Detected change data:
--------------------

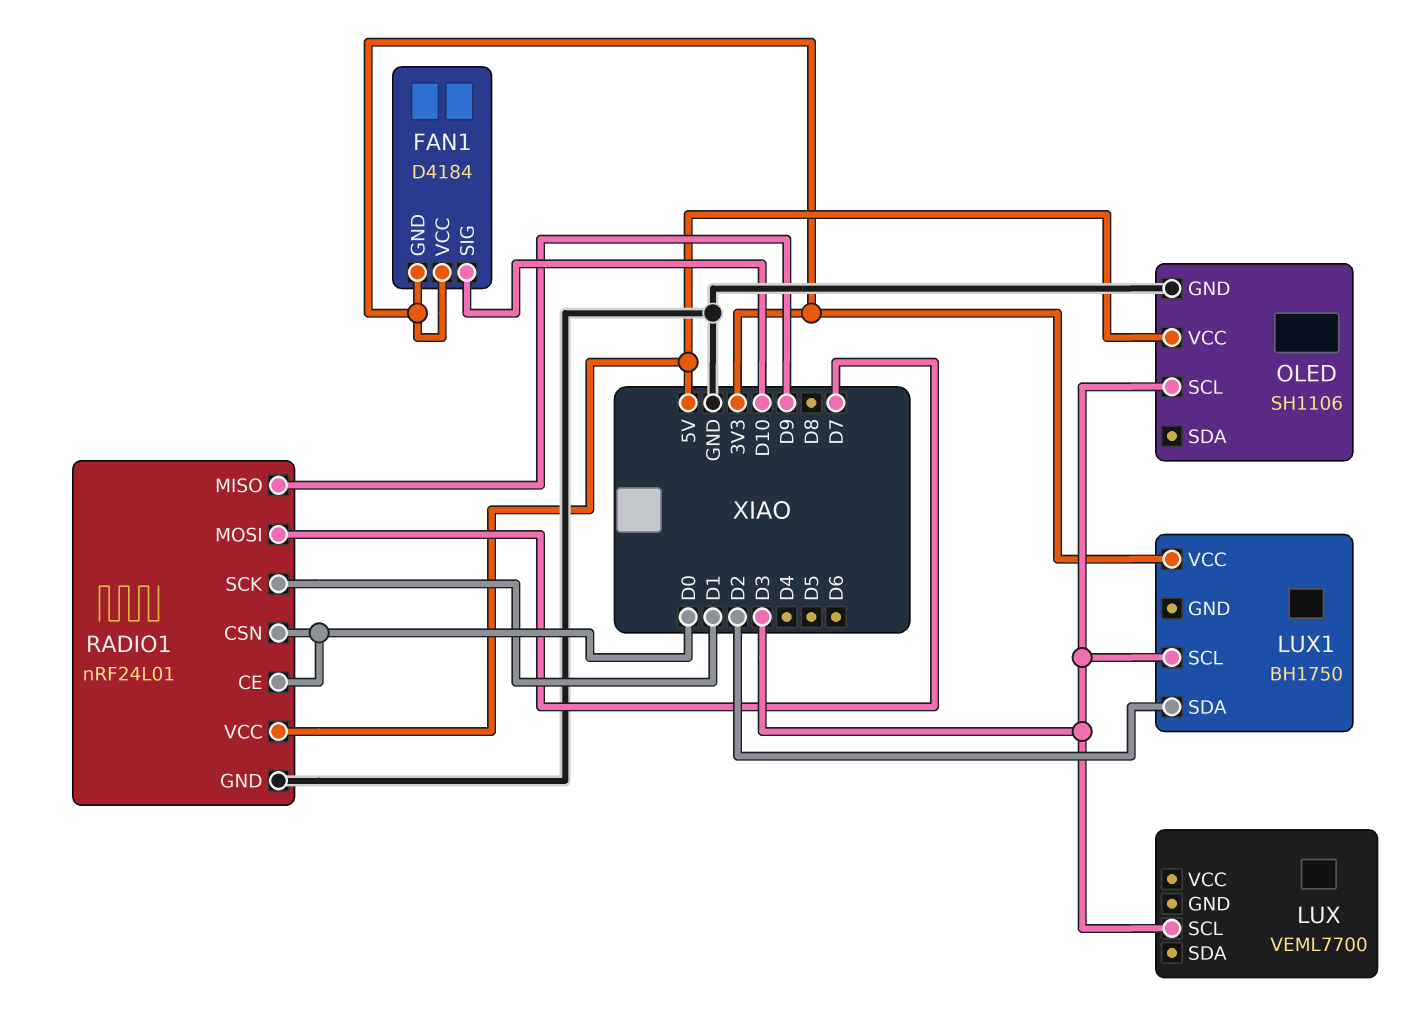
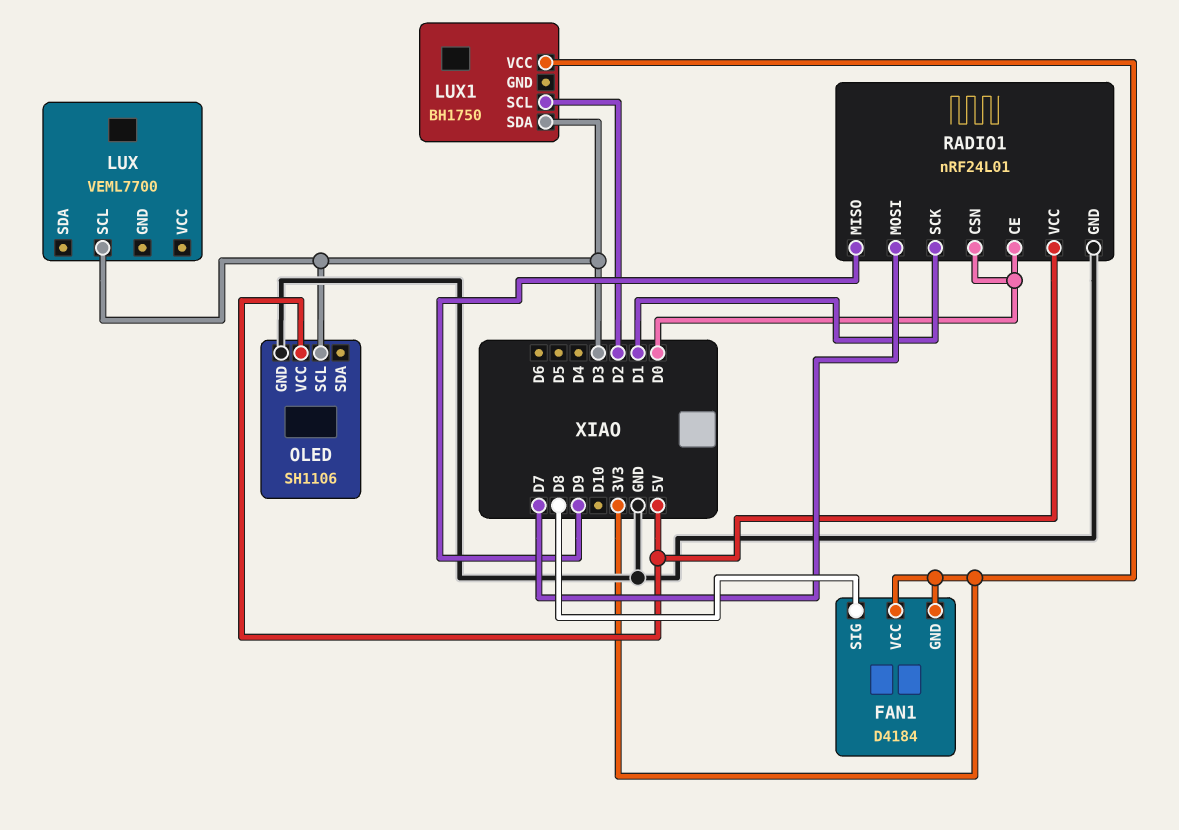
FAN1 pin SIG: D10 -> D8
LUX1 pin SCL: D3 -> D2
LUX1 pin SDA: D2 -> D3

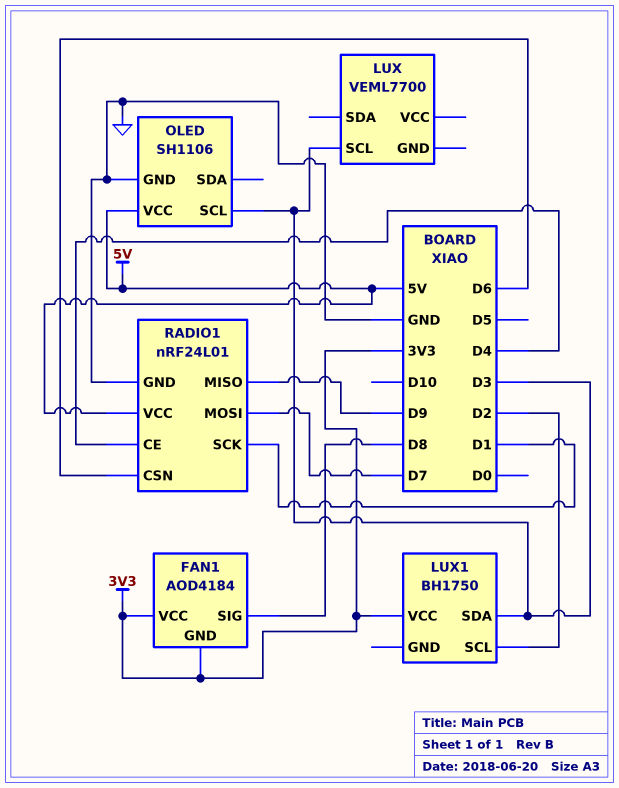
FAN1: D4184 -> AOD4184
RADIO1 pin CE: D0 -> D4
RADIO1 pin CSN: D0 -> D6

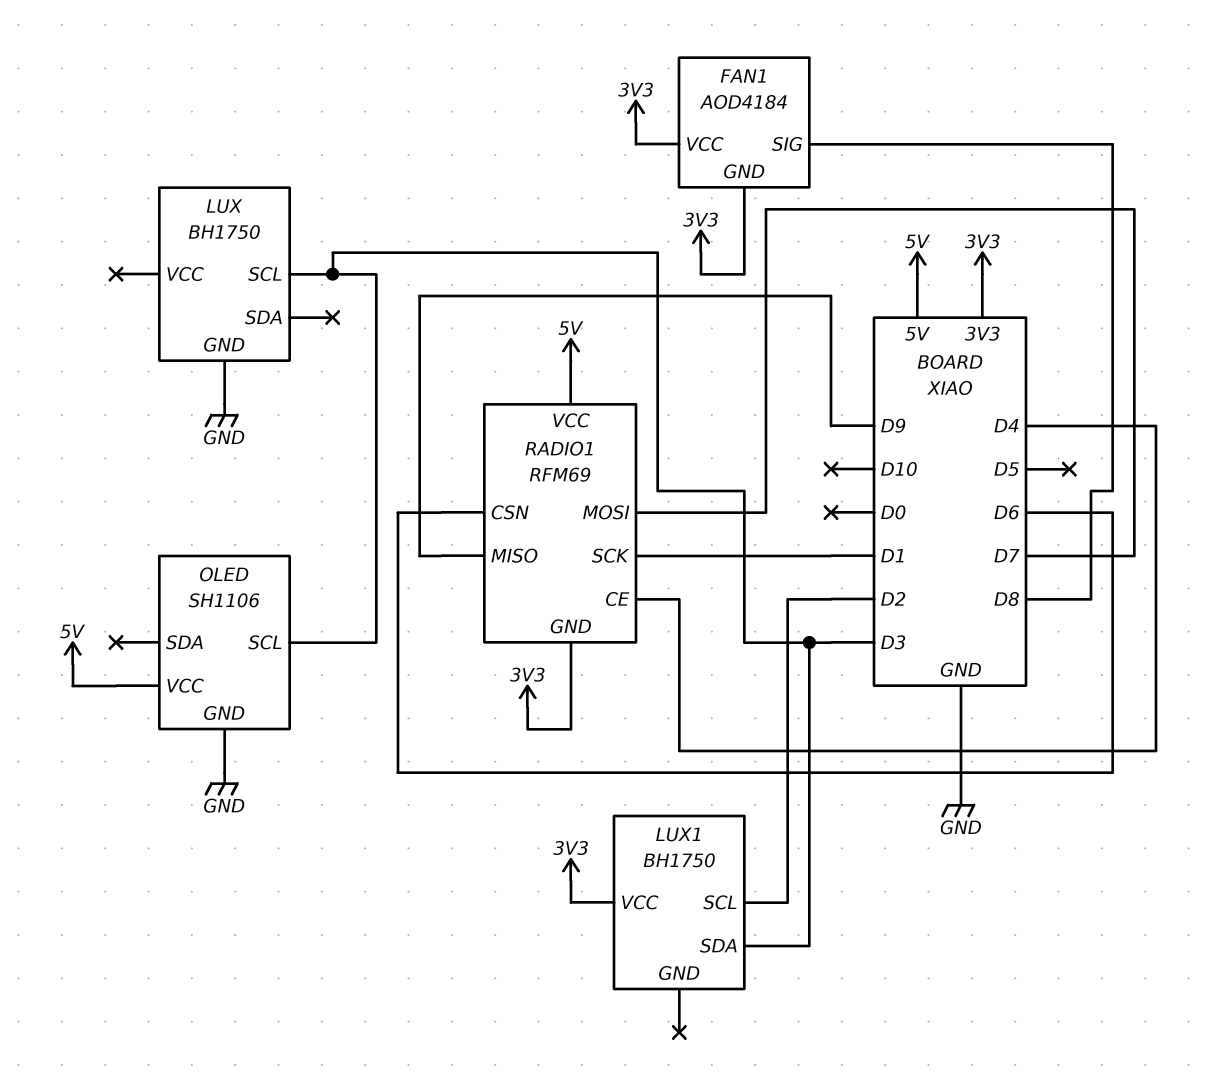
LUX: VEML7700 -> BH1750
LUX pin GND: none -> GND
RADIO1: nRF24L01 -> RFM69
RADIO1 pin GND: GND -> 3V3

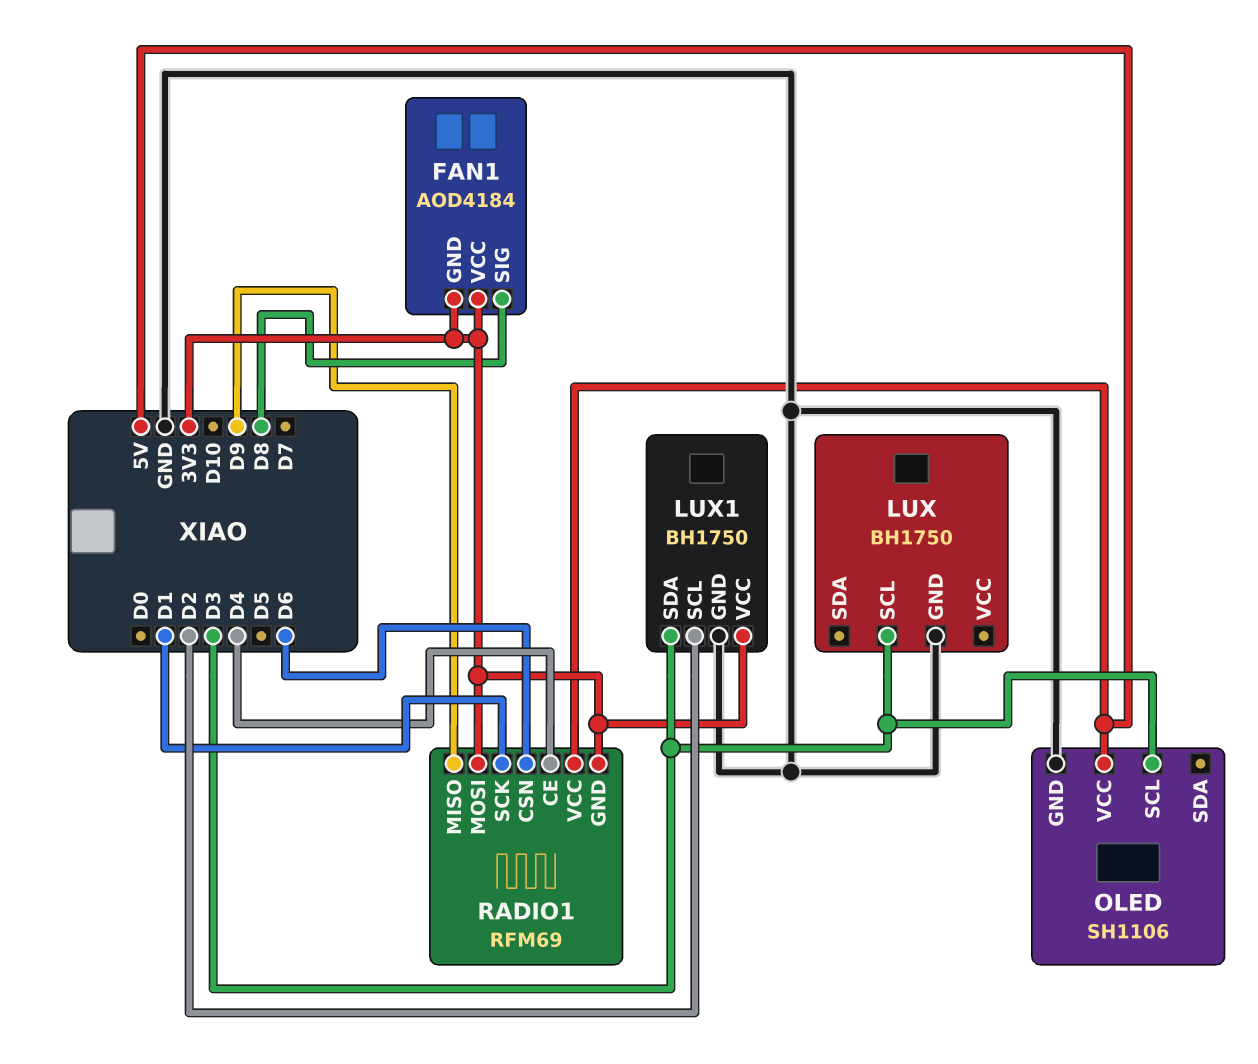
LUX1 pin GND: none -> GND
RADIO1 pin MOSI: D7 -> 3V3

--------------------

- Exercise goal -
From the entries above, return each line with the word "none" in it.

- Your solution -
LUX pin GND: none -> GND
LUX1 pin GND: none -> GND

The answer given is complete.